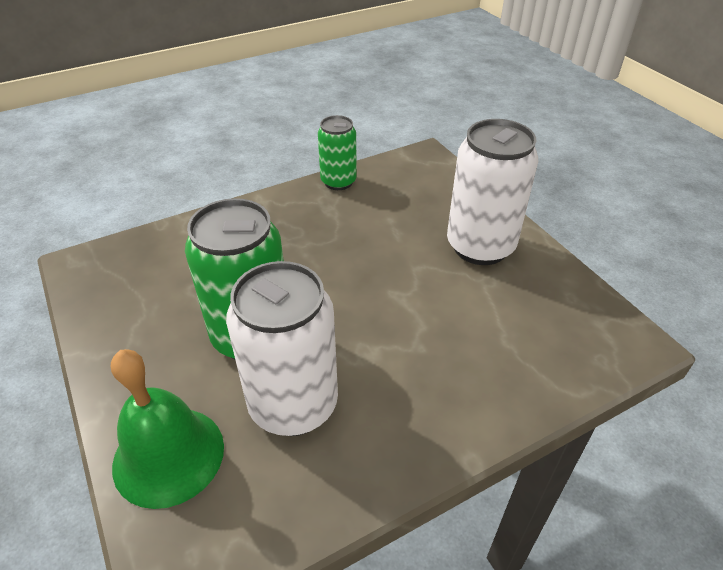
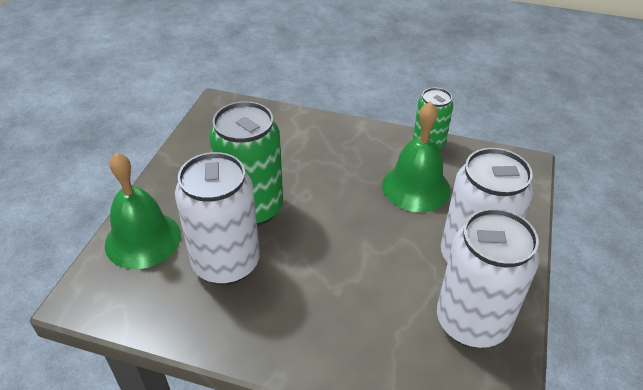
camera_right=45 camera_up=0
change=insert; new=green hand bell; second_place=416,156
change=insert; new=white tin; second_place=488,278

What this task involves:
Give back the whole listing exactly as it stands. No pictures belong in the copy.

Answer:
camera_right=45 camera_up=0
change=insert; new=green hand bell; second_place=416,156
change=insert; new=white tin; second_place=488,278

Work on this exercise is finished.